ACTIVITY –
Copy out every record precisely.

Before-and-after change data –
■ ■ ■ ■

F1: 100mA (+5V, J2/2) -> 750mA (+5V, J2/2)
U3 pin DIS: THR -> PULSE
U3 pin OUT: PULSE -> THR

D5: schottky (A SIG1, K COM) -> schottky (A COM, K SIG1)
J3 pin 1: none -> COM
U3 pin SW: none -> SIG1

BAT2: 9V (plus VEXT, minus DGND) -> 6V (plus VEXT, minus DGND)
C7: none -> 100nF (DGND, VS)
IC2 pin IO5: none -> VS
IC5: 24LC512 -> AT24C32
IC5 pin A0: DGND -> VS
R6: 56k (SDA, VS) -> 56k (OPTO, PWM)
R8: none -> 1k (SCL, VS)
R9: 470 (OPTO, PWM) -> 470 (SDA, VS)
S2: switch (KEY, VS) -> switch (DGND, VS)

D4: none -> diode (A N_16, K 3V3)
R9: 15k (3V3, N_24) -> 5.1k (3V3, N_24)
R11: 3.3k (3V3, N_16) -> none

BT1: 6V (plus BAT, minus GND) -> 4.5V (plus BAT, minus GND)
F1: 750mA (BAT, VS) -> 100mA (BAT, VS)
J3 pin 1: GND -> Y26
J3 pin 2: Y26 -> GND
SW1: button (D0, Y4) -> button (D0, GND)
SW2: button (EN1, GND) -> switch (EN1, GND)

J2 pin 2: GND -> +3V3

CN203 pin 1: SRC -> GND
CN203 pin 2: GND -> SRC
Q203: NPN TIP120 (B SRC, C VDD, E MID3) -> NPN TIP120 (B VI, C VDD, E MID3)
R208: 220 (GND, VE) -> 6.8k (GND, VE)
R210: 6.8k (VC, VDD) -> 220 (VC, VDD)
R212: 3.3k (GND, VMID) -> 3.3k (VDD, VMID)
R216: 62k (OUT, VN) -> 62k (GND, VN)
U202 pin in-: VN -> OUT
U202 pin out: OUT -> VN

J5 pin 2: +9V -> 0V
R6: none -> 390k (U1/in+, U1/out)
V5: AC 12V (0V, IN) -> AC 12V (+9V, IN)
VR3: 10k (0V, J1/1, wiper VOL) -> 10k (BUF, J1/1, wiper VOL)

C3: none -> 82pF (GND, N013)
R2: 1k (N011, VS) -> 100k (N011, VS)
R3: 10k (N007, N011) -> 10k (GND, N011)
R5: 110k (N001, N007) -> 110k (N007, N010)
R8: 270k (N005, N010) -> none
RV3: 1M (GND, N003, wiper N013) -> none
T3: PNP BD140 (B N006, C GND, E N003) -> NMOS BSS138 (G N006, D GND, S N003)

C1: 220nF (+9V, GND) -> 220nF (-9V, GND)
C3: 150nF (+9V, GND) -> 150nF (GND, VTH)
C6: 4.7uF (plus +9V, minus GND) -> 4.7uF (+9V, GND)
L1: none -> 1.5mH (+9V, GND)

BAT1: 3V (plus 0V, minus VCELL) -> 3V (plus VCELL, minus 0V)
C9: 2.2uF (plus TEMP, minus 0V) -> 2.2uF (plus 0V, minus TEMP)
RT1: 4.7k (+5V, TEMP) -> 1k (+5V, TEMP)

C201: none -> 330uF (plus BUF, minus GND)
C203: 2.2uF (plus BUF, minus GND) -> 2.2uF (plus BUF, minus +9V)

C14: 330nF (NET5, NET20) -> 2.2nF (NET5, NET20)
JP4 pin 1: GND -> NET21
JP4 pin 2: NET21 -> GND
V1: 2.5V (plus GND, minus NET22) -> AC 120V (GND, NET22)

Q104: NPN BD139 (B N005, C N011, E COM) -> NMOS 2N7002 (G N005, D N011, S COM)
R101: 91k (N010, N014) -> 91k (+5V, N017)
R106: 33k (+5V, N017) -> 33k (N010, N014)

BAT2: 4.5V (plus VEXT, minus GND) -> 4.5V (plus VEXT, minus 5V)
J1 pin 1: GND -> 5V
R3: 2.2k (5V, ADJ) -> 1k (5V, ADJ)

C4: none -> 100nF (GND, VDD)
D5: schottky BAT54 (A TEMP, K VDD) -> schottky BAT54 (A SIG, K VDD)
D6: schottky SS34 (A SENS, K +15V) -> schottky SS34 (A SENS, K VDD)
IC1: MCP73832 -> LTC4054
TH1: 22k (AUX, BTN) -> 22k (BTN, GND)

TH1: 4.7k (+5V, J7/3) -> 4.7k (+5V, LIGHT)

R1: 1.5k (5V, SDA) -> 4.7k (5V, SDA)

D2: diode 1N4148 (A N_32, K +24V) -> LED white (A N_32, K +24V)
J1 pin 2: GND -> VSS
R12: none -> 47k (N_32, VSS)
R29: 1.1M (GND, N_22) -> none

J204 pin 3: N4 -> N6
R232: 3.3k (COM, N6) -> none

■ ■ ■ ■

WORKED SOLUTION –
F1: 100mA (+5V, J2/2) -> 750mA (+5V, J2/2)
U3 pin DIS: THR -> PULSE
U3 pin OUT: PULSE -> THR

D5: schottky (A SIG1, K COM) -> schottky (A COM, K SIG1)
J3 pin 1: none -> COM
U3 pin SW: none -> SIG1

BAT2: 9V (plus VEXT, minus DGND) -> 6V (plus VEXT, minus DGND)
C7: none -> 100nF (DGND, VS)
IC2 pin IO5: none -> VS
IC5: 24LC512 -> AT24C32
IC5 pin A0: DGND -> VS
R6: 56k (SDA, VS) -> 56k (OPTO, PWM)
R8: none -> 1k (SCL, VS)
R9: 470 (OPTO, PWM) -> 470 (SDA, VS)
S2: switch (KEY, VS) -> switch (DGND, VS)

D4: none -> diode (A N_16, K 3V3)
R9: 15k (3V3, N_24) -> 5.1k (3V3, N_24)
R11: 3.3k (3V3, N_16) -> none

BT1: 6V (plus BAT, minus GND) -> 4.5V (plus BAT, minus GND)
F1: 750mA (BAT, VS) -> 100mA (BAT, VS)
J3 pin 1: GND -> Y26
J3 pin 2: Y26 -> GND
SW1: button (D0, Y4) -> button (D0, GND)
SW2: button (EN1, GND) -> switch (EN1, GND)

J2 pin 2: GND -> +3V3

CN203 pin 1: SRC -> GND
CN203 pin 2: GND -> SRC
Q203: NPN TIP120 (B SRC, C VDD, E MID3) -> NPN TIP120 (B VI, C VDD, E MID3)
R208: 220 (GND, VE) -> 6.8k (GND, VE)
R210: 6.8k (VC, VDD) -> 220 (VC, VDD)
R212: 3.3k (GND, VMID) -> 3.3k (VDD, VMID)
R216: 62k (OUT, VN) -> 62k (GND, VN)
U202 pin in-: VN -> OUT
U202 pin out: OUT -> VN

J5 pin 2: +9V -> 0V
R6: none -> 390k (U1/in+, U1/out)
V5: AC 12V (0V, IN) -> AC 12V (+9V, IN)
VR3: 10k (0V, J1/1, wiper VOL) -> 10k (BUF, J1/1, wiper VOL)

C3: none -> 82pF (GND, N013)
R2: 1k (N011, VS) -> 100k (N011, VS)
R3: 10k (N007, N011) -> 10k (GND, N011)
R5: 110k (N001, N007) -> 110k (N007, N010)
R8: 270k (N005, N010) -> none
RV3: 1M (GND, N003, wiper N013) -> none
T3: PNP BD140 (B N006, C GND, E N003) -> NMOS BSS138 (G N006, D GND, S N003)

C1: 220nF (+9V, GND) -> 220nF (-9V, GND)
C3: 150nF (+9V, GND) -> 150nF (GND, VTH)
C6: 4.7uF (plus +9V, minus GND) -> 4.7uF (+9V, GND)
L1: none -> 1.5mH (+9V, GND)

BAT1: 3V (plus 0V, minus VCELL) -> 3V (plus VCELL, minus 0V)
C9: 2.2uF (plus TEMP, minus 0V) -> 2.2uF (plus 0V, minus TEMP)
RT1: 4.7k (+5V, TEMP) -> 1k (+5V, TEMP)

C201: none -> 330uF (plus BUF, minus GND)
C203: 2.2uF (plus BUF, minus GND) -> 2.2uF (plus BUF, minus +9V)

C14: 330nF (NET5, NET20) -> 2.2nF (NET5, NET20)
JP4 pin 1: GND -> NET21
JP4 pin 2: NET21 -> GND
V1: 2.5V (plus GND, minus NET22) -> AC 120V (GND, NET22)

Q104: NPN BD139 (B N005, C N011, E COM) -> NMOS 2N7002 (G N005, D N011, S COM)
R101: 91k (N010, N014) -> 91k (+5V, N017)
R106: 33k (+5V, N017) -> 33k (N010, N014)

BAT2: 4.5V (plus VEXT, minus GND) -> 4.5V (plus VEXT, minus 5V)
J1 pin 1: GND -> 5V
R3: 2.2k (5V, ADJ) -> 1k (5V, ADJ)

C4: none -> 100nF (GND, VDD)
D5: schottky BAT54 (A TEMP, K VDD) -> schottky BAT54 (A SIG, K VDD)
D6: schottky SS34 (A SENS, K +15V) -> schottky SS34 (A SENS, K VDD)
IC1: MCP73832 -> LTC4054
TH1: 22k (AUX, BTN) -> 22k (BTN, GND)

TH1: 4.7k (+5V, J7/3) -> 4.7k (+5V, LIGHT)

R1: 1.5k (5V, SDA) -> 4.7k (5V, SDA)

D2: diode 1N4148 (A N_32, K +24V) -> LED white (A N_32, K +24V)
J1 pin 2: GND -> VSS
R12: none -> 47k (N_32, VSS)
R29: 1.1M (GND, N_22) -> none

J204 pin 3: N4 -> N6
R232: 3.3k (COM, N6) -> none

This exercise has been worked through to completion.